───── Records to process ─────

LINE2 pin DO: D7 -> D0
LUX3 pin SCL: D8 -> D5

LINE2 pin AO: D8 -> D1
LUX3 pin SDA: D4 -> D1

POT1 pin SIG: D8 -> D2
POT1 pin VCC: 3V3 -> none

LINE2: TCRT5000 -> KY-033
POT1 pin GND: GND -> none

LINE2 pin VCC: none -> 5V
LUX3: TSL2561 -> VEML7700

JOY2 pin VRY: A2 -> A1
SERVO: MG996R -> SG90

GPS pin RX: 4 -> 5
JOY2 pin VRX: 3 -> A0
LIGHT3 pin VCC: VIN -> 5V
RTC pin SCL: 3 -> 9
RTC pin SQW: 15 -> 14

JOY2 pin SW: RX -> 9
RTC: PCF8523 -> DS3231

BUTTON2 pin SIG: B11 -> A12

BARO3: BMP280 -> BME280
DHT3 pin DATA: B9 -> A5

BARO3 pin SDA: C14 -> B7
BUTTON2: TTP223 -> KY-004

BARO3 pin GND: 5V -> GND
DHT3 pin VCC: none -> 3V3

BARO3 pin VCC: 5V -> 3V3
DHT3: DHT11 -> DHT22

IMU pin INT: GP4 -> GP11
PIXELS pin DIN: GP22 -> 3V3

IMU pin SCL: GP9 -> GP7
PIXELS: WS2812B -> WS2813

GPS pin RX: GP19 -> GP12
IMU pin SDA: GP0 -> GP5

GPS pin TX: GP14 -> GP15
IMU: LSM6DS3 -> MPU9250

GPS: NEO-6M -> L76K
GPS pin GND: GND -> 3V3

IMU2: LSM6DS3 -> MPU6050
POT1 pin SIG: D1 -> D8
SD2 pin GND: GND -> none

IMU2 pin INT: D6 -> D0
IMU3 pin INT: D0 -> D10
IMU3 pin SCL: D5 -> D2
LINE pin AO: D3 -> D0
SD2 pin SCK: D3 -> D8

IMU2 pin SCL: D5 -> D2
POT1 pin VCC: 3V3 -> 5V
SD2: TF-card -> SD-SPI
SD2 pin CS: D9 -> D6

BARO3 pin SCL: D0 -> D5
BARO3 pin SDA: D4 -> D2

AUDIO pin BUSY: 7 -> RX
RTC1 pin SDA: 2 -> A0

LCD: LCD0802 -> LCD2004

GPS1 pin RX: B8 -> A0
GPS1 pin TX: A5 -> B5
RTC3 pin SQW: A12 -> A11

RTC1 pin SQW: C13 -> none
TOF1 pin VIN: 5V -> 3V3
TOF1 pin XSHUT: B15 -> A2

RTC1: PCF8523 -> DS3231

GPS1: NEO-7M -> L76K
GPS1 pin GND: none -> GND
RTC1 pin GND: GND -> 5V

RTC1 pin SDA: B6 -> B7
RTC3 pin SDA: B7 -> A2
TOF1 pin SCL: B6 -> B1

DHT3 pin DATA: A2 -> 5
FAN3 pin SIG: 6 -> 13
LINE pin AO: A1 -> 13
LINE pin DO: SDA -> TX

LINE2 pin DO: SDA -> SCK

─────

* _Exercise brief_: Every line above from the line with "LIGHT3 pin VCC: VIN -> 5V" to the line with "SD2 pin GND: GND -> none" is wanted, ends included; write them out exactly and add no other line.

* _Output of the exercise_:
LIGHT3 pin VCC: VIN -> 5V
RTC pin SCL: 3 -> 9
RTC pin SQW: 15 -> 14

JOY2 pin SW: RX -> 9
RTC: PCF8523 -> DS3231

BUTTON2 pin SIG: B11 -> A12

BARO3: BMP280 -> BME280
DHT3 pin DATA: B9 -> A5

BARO3 pin SDA: C14 -> B7
BUTTON2: TTP223 -> KY-004

BARO3 pin GND: 5V -> GND
DHT3 pin VCC: none -> 3V3

BARO3 pin VCC: 5V -> 3V3
DHT3: DHT11 -> DHT22

IMU pin INT: GP4 -> GP11
PIXELS pin DIN: GP22 -> 3V3

IMU pin SCL: GP9 -> GP7
PIXELS: WS2812B -> WS2813

GPS pin RX: GP19 -> GP12
IMU pin SDA: GP0 -> GP5

GPS pin TX: GP14 -> GP15
IMU: LSM6DS3 -> MPU9250

GPS: NEO-6M -> L76K
GPS pin GND: GND -> 3V3

IMU2: LSM6DS3 -> MPU6050
POT1 pin SIG: D1 -> D8
SD2 pin GND: GND -> none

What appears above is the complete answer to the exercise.